■ **MATERIAL SUPPLIED**
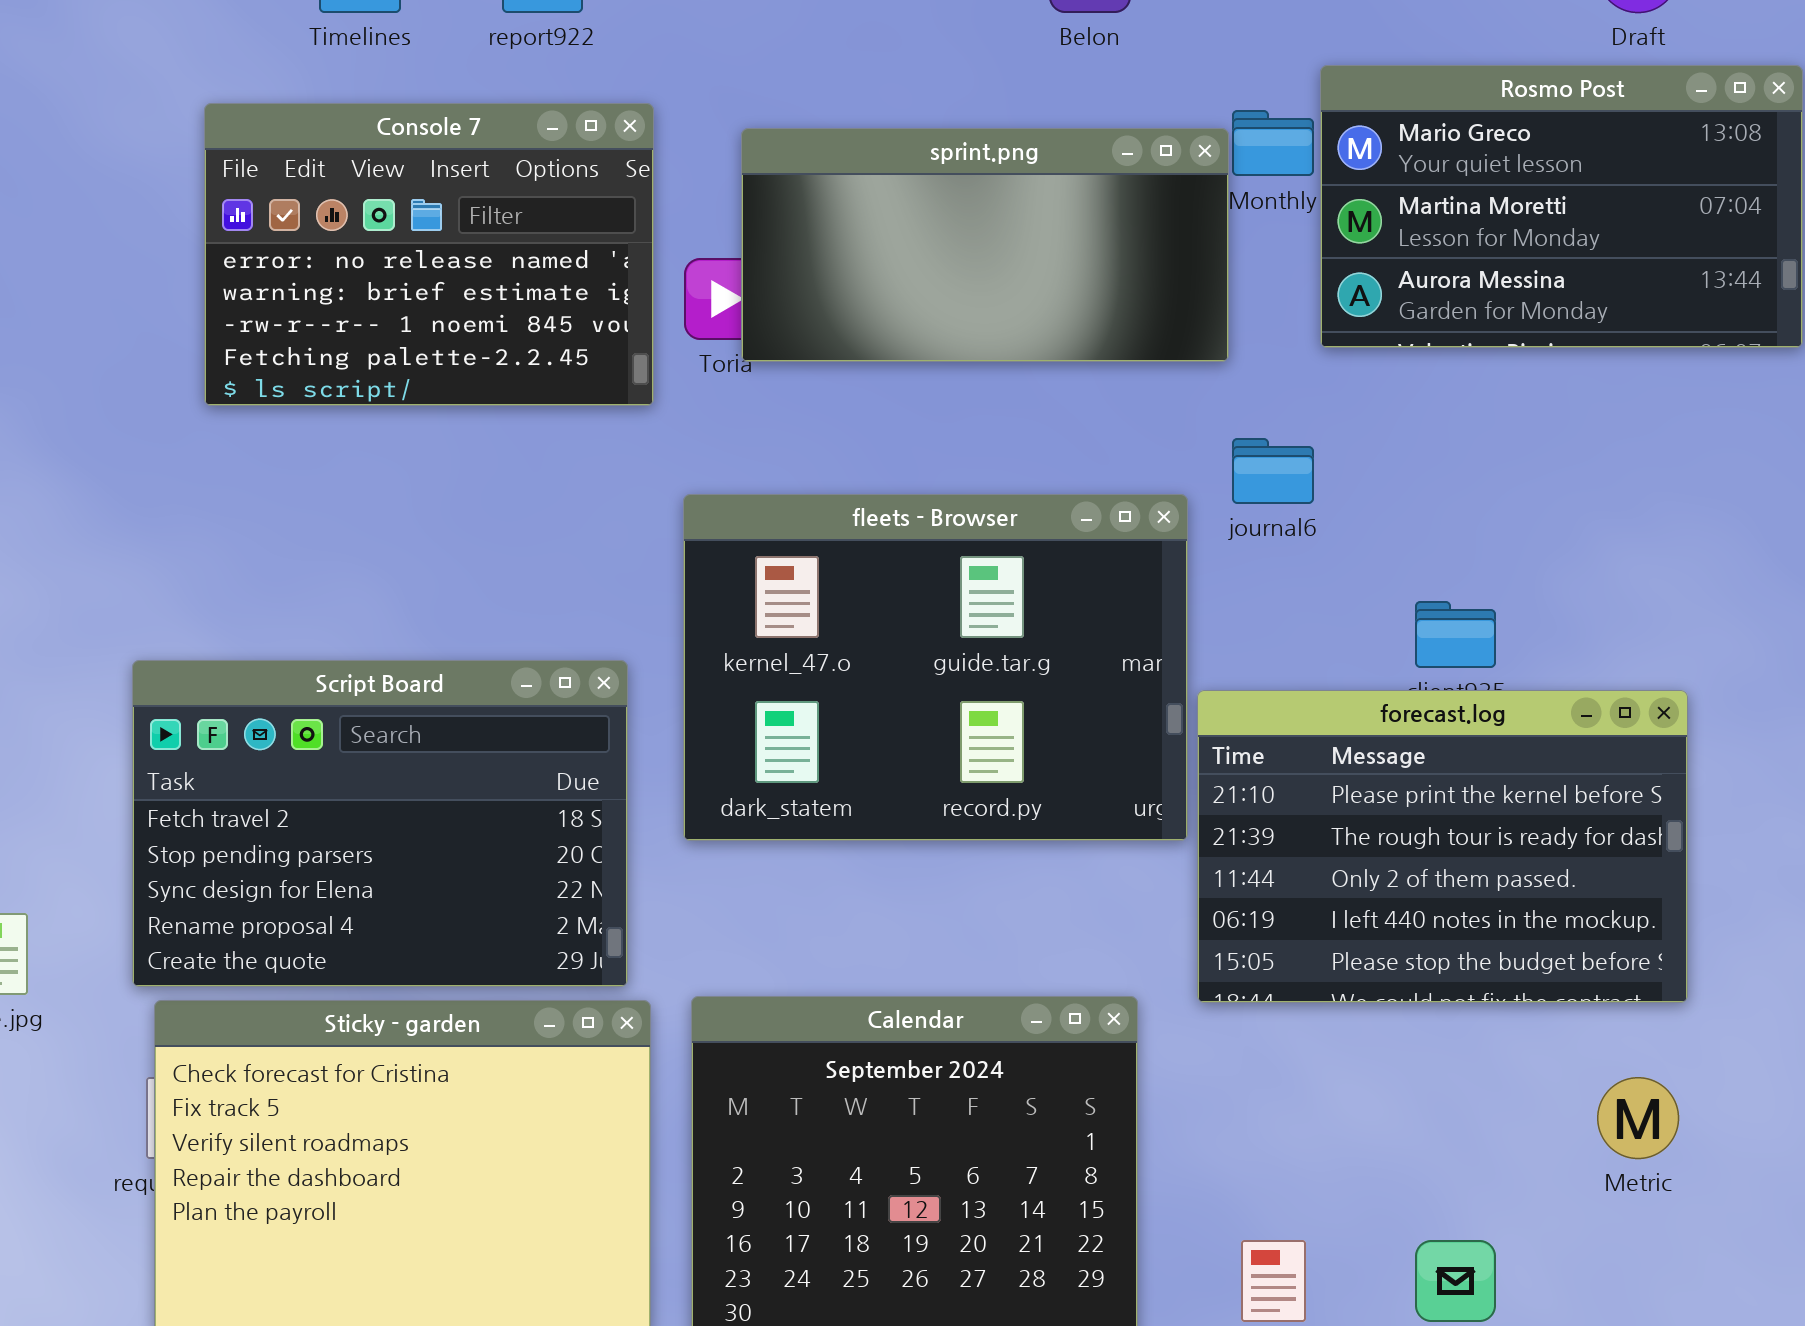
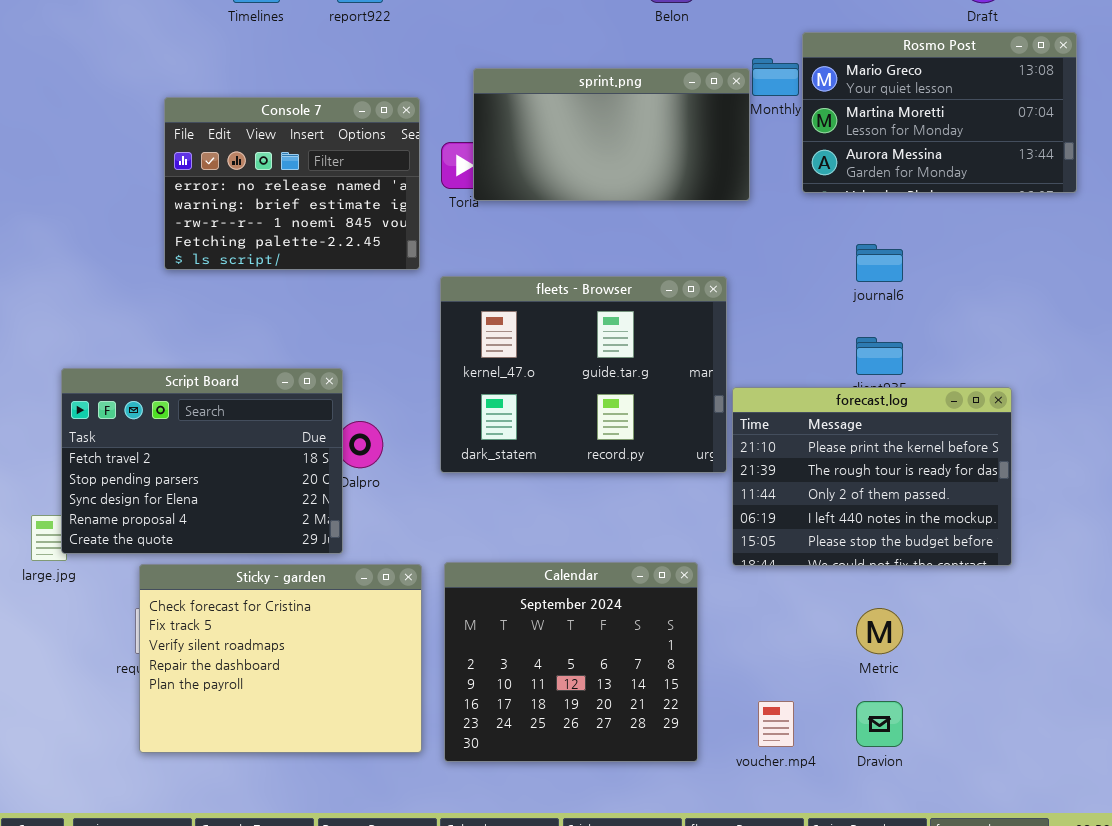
Console 7: [204,103,654,406] -> [164,97,420,270], moved
journal6: [1232,438,1314,504] -> [856,244,903,282], moved
Script Board: [132,660,628,987] -> [61,368,343,554], moved
Metric: [1597,1077,1679,1159] -> [856,608,903,654], moved

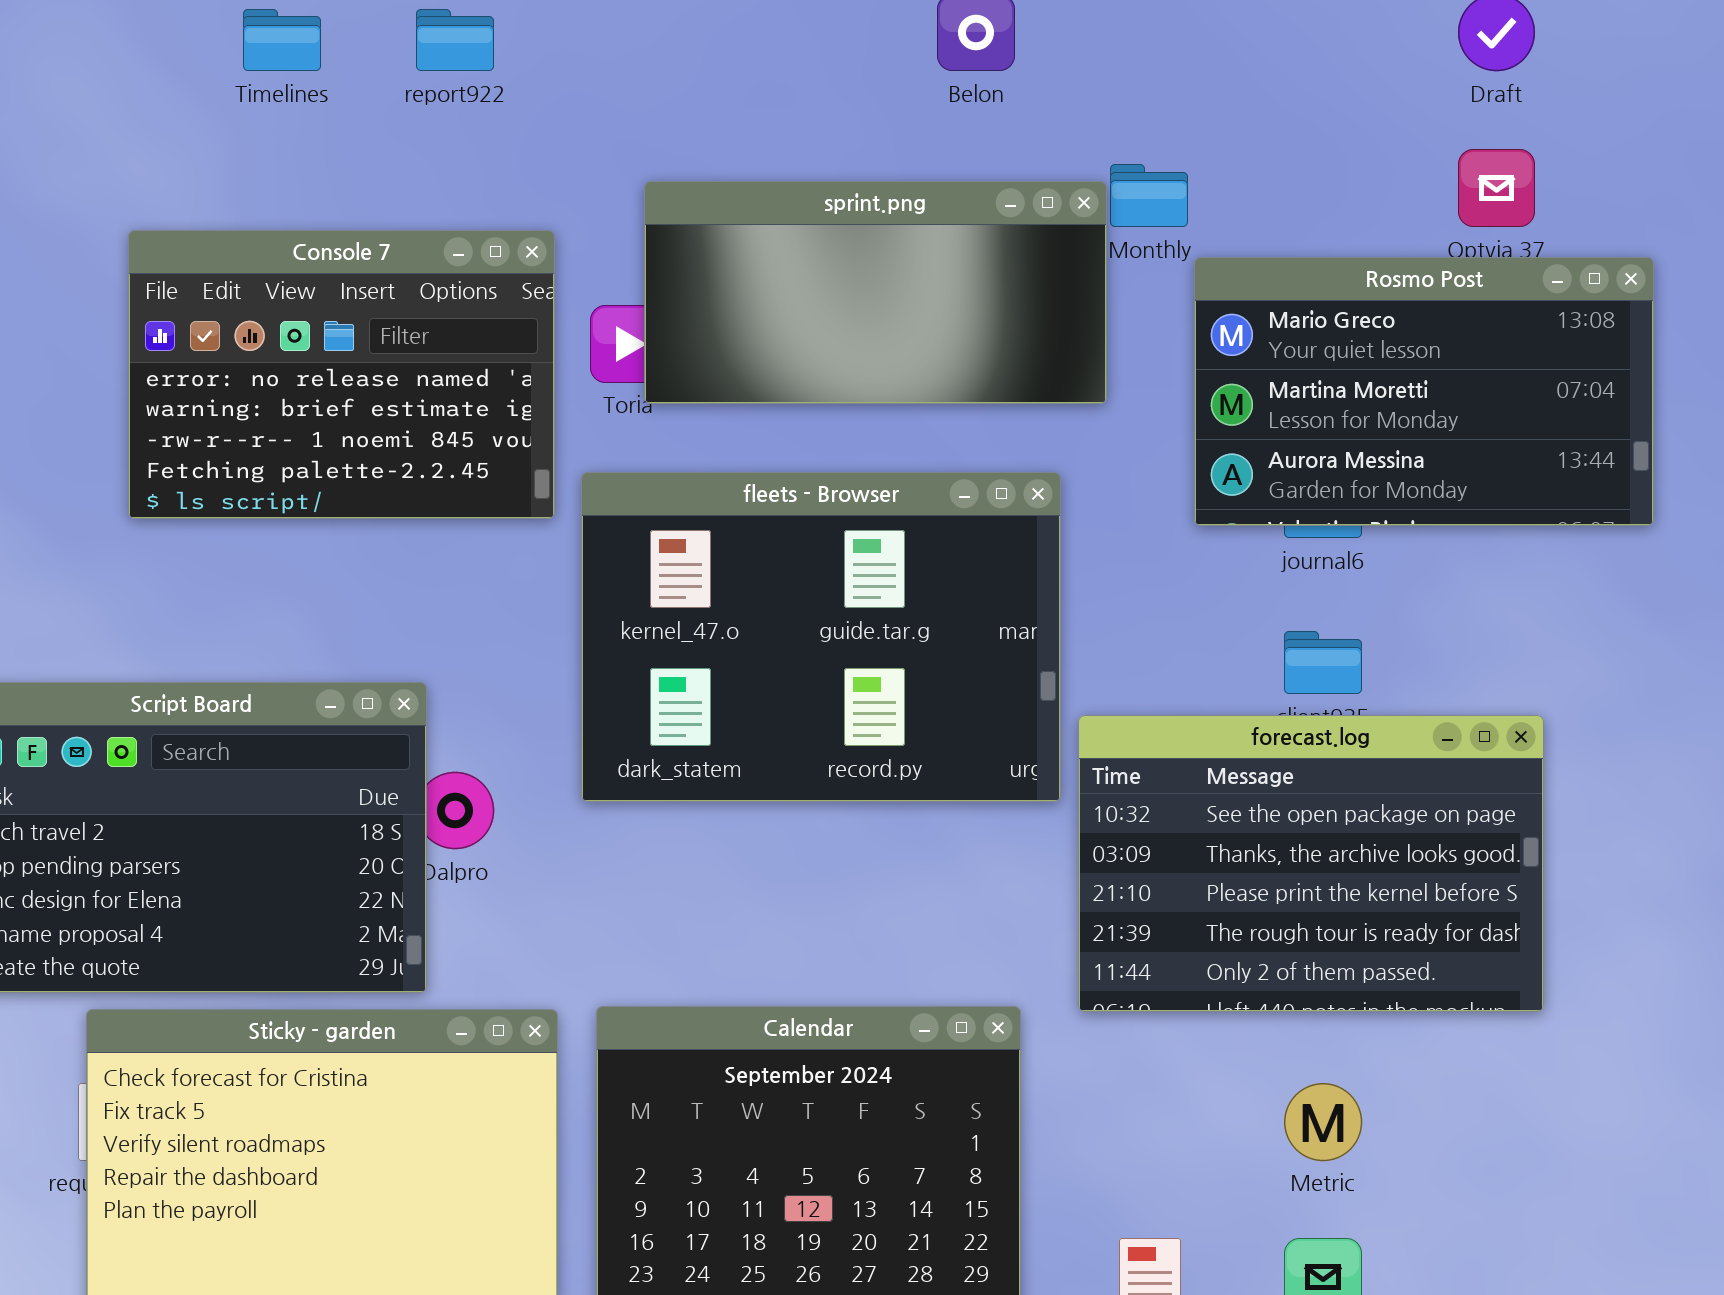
Rosmo Post: [802,32,1077,193] -> [1194,257,1654,526], moved
fleets - Browser: [440,276,727,473] -> [581,472,1061,802], moved
forecast.log: [732,387,1012,566] -> [1078,715,1544,1012], scrolled up 2 rows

■ **DESCRIPTION OF THE TASK**
The answer must be every line of the records that holds the string "moved".

■ **EXERCISE SOLUTION**
Console 7: [204,103,654,406] -> [164,97,420,270], moved
journal6: [1232,438,1314,504] -> [856,244,903,282], moved
Script Board: [132,660,628,987] -> [61,368,343,554], moved
Metric: [1597,1077,1679,1159] -> [856,608,903,654], moved
Rosmo Post: [802,32,1077,193] -> [1194,257,1654,526], moved
fleets - Browser: [440,276,727,473] -> [581,472,1061,802], moved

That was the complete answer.